DIRECTIONS FOR THIS TASK => Word for word, copy the records that follow.

Dataset records

•••••

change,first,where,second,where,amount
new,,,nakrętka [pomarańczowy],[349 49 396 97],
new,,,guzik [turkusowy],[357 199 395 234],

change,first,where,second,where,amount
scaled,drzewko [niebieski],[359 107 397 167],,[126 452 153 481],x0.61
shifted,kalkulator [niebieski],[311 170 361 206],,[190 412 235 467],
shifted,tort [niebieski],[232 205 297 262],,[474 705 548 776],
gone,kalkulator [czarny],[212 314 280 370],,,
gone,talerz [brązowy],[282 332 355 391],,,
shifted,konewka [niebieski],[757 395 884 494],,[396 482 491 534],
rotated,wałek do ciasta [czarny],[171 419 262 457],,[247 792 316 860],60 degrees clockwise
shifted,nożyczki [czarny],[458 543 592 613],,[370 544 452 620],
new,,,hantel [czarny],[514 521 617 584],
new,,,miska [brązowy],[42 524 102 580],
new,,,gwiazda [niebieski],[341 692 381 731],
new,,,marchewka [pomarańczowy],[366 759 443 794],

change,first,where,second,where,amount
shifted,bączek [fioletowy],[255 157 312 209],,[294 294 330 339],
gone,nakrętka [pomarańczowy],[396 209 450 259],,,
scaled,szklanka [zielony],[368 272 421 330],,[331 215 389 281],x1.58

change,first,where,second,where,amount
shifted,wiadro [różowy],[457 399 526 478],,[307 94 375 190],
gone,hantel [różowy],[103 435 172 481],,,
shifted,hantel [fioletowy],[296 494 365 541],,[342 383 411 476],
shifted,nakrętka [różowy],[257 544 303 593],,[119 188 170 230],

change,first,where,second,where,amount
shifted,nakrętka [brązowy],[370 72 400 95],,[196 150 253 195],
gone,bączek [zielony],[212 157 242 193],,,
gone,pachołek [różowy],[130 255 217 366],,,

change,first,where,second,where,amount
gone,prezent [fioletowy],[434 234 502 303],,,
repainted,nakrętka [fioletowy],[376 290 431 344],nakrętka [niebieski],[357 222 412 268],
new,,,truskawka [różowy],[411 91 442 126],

•••••

RESPONSE AREA =>
change,first,where,second,where,amount
new,,,nakrętka [pomarańczowy],[349 49 396 97],
new,,,guzik [turkusowy],[357 199 395 234],

change,first,where,second,where,amount
scaled,drzewko [niebieski],[359 107 397 167],,[126 452 153 481],x0.61
shifted,kalkulator [niebieski],[311 170 361 206],,[190 412 235 467],
shifted,tort [niebieski],[232 205 297 262],,[474 705 548 776],
gone,kalkulator [czarny],[212 314 280 370],,,
gone,talerz [brązowy],[282 332 355 391],,,
shifted,konewka [niebieski],[757 395 884 494],,[396 482 491 534],
rotated,wałek do ciasta [czarny],[171 419 262 457],,[247 792 316 860],60 degrees clockwise
shifted,nożyczki [czarny],[458 543 592 613],,[370 544 452 620],
new,,,hantel [czarny],[514 521 617 584],
new,,,miska [brązowy],[42 524 102 580],
new,,,gwiazda [niebieski],[341 692 381 731],
new,,,marchewka [pomarańczowy],[366 759 443 794],

change,first,where,second,where,amount
shifted,bączek [fioletowy],[255 157 312 209],,[294 294 330 339],
gone,nakrętka [pomarańczowy],[396 209 450 259],,,
scaled,szklanka [zielony],[368 272 421 330],,[331 215 389 281],x1.58

change,first,where,second,where,amount
shifted,wiadro [różowy],[457 399 526 478],,[307 94 375 190],
gone,hantel [różowy],[103 435 172 481],,,
shifted,hantel [fioletowy],[296 494 365 541],,[342 383 411 476],
shifted,nakrętka [różowy],[257 544 303 593],,[119 188 170 230],

change,first,where,second,where,amount
shifted,nakrętka [brązowy],[370 72 400 95],,[196 150 253 195],
gone,bączek [zielony],[212 157 242 193],,,
gone,pachołek [różowy],[130 255 217 366],,,

change,first,where,second,where,amount
gone,prezent [fioletowy],[434 234 502 303],,,
repainted,nakrętka [fioletowy],[376 290 431 344],nakrętka [niebieski],[357 222 412 268],
new,,,truskawka [różowy],[411 91 442 126],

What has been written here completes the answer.